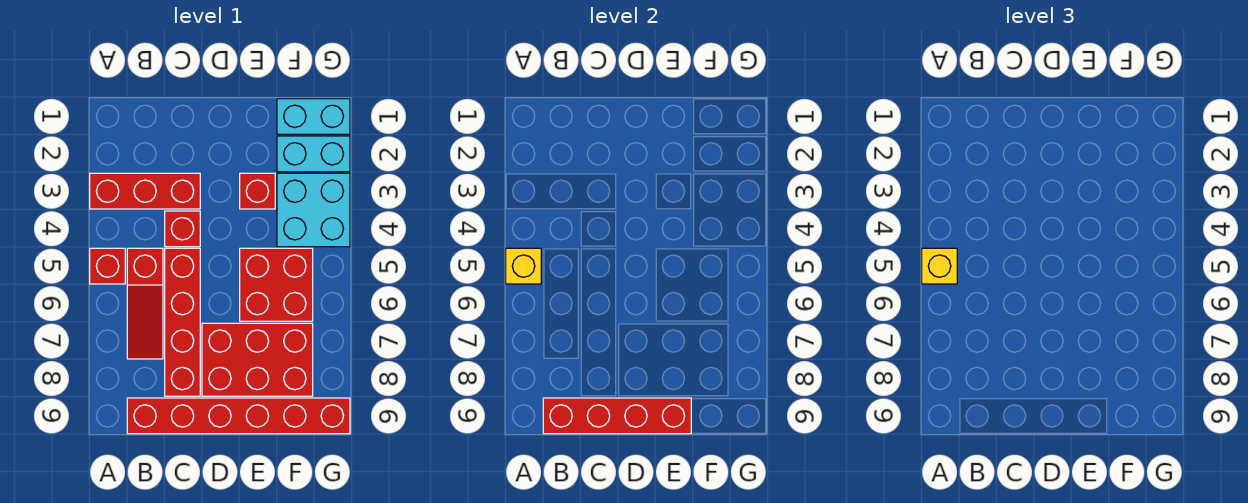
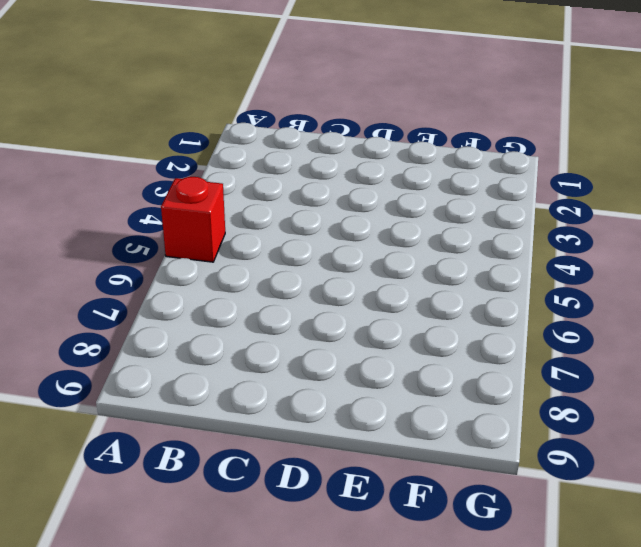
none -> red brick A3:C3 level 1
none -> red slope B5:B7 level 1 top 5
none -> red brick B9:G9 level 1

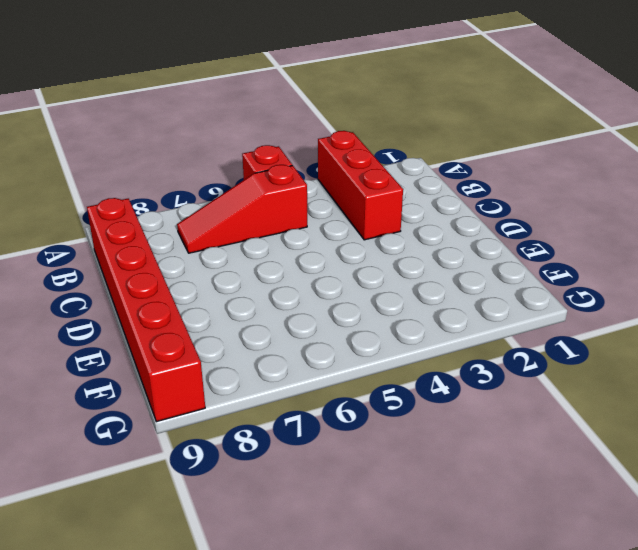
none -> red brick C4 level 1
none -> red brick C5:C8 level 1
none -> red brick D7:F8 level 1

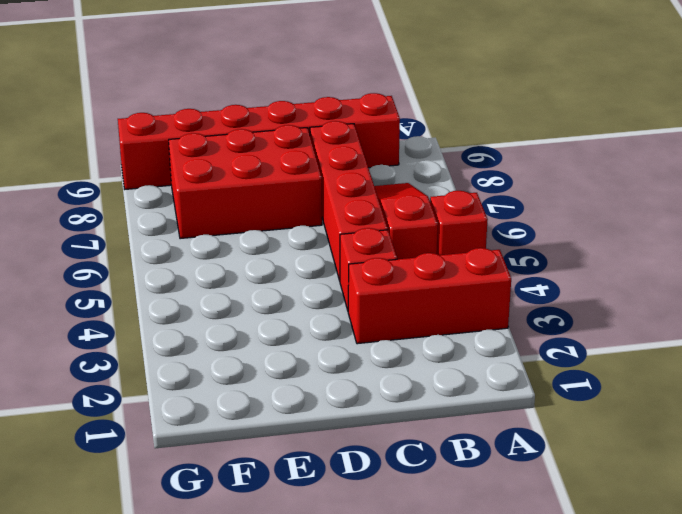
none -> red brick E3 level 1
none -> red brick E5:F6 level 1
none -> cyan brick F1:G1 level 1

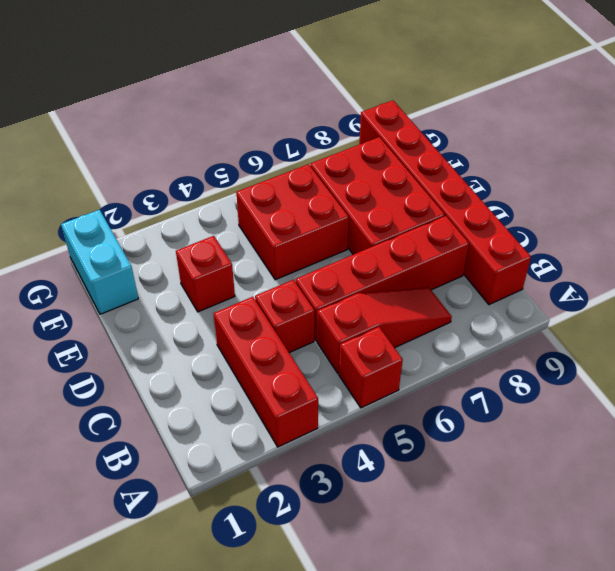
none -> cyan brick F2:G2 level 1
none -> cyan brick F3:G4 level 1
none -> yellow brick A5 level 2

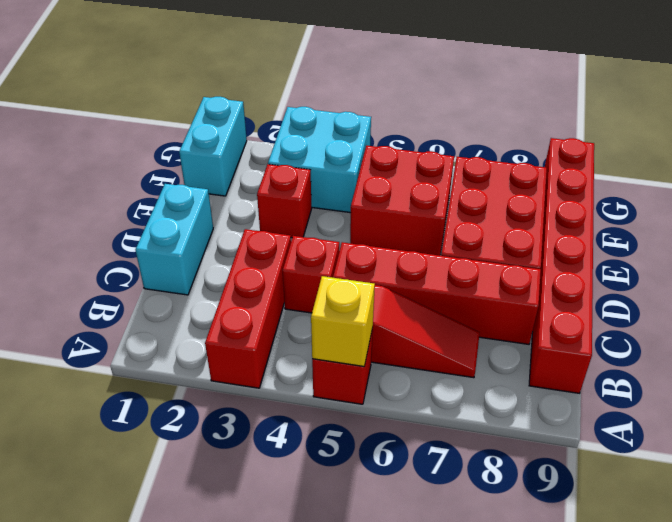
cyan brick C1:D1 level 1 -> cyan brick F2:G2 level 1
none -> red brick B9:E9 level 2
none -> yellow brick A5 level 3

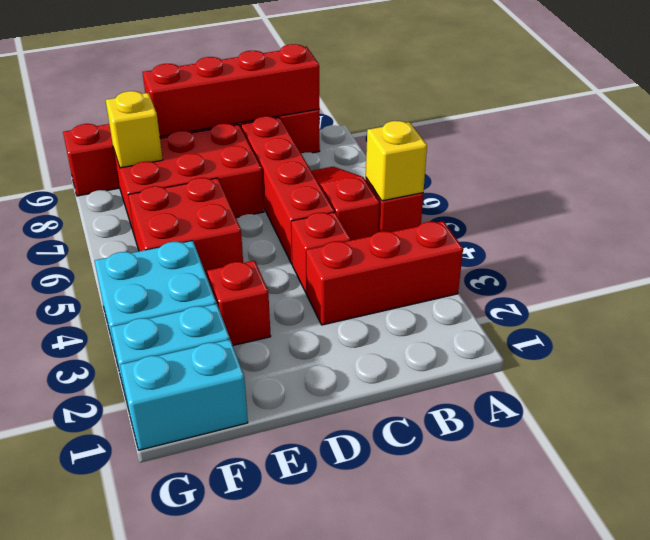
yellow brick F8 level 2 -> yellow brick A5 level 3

...

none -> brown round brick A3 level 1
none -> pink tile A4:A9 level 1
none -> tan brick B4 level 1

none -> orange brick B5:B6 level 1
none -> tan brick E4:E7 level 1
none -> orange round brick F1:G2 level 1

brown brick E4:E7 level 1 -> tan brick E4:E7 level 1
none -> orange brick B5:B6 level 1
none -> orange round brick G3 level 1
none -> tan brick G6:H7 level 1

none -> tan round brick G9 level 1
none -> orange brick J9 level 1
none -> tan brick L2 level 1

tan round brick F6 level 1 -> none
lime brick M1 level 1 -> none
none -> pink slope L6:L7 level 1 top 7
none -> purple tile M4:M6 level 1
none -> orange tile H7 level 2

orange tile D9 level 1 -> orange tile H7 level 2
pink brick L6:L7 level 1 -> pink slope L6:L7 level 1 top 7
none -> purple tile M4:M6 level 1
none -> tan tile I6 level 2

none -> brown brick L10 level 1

● **YOUR INSTRUCTIONS**
Return a copy of each line in the entries that carries the string "tile".

● **SOLUTION TO THE PROBLEM**
none -> pink tile A4:A9 level 1
none -> purple tile M4:M6 level 1
none -> orange tile H7 level 2
orange tile D9 level 1 -> orange tile H7 level 2
none -> purple tile M4:M6 level 1
none -> tan tile I6 level 2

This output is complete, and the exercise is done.